# Task statement
Line tally for "none": state how many lines of the entries include it, with no other text.

*** Stored data ***

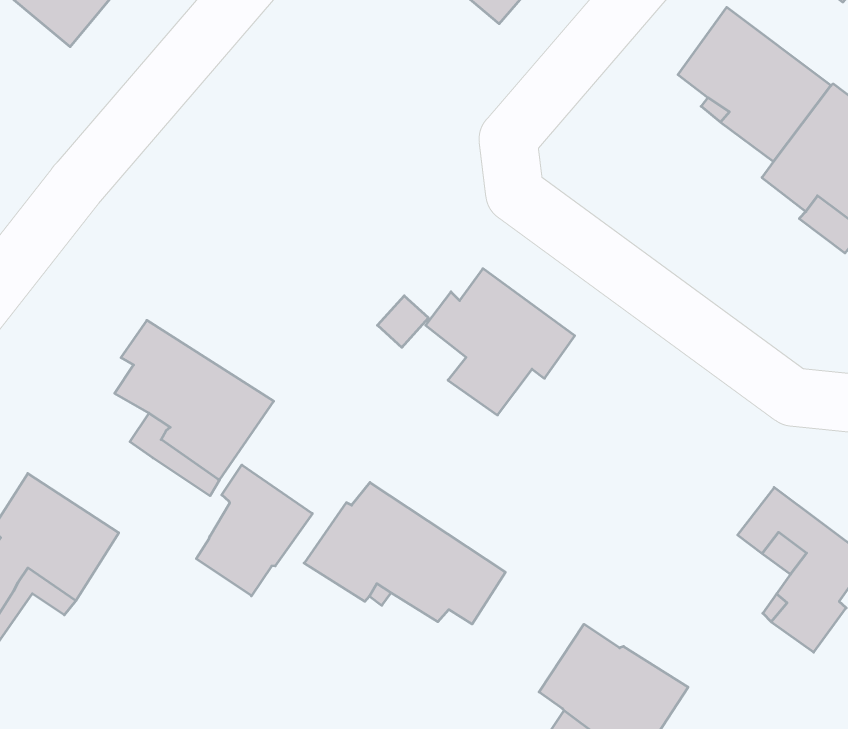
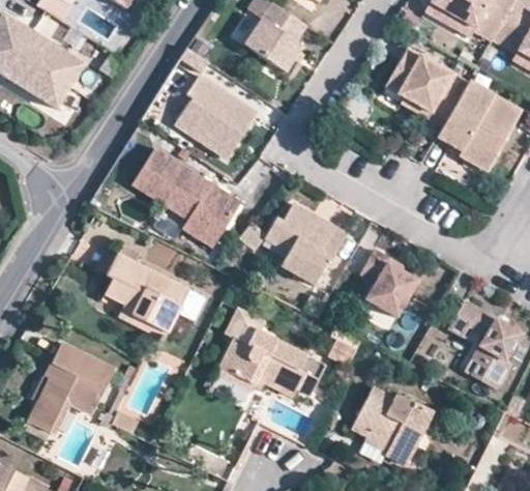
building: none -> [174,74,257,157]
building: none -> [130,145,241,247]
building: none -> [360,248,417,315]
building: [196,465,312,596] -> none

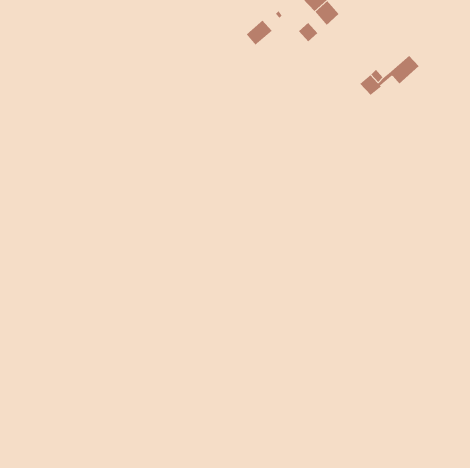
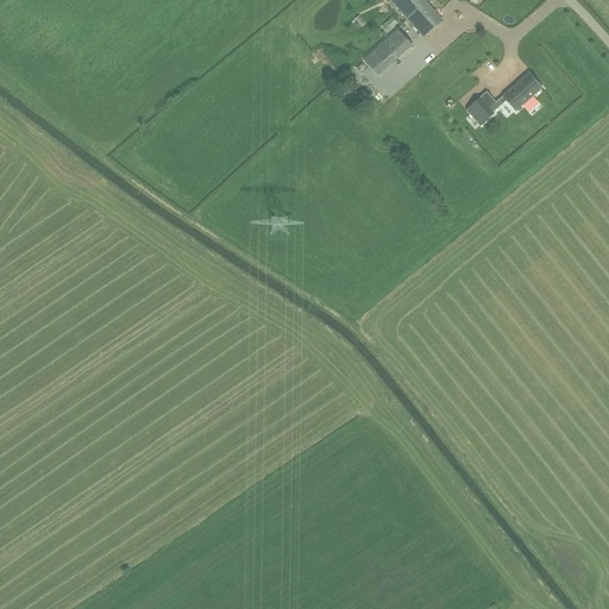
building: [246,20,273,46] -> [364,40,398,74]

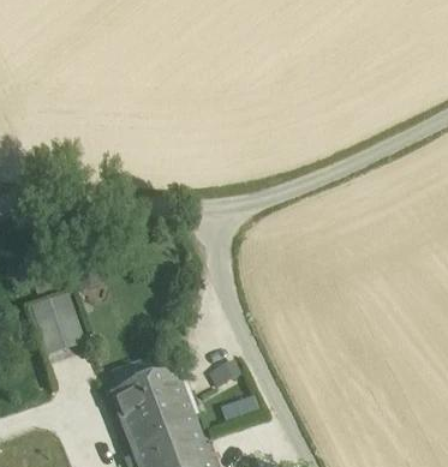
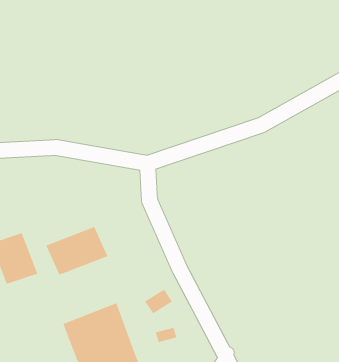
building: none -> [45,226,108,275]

***

# Output below
5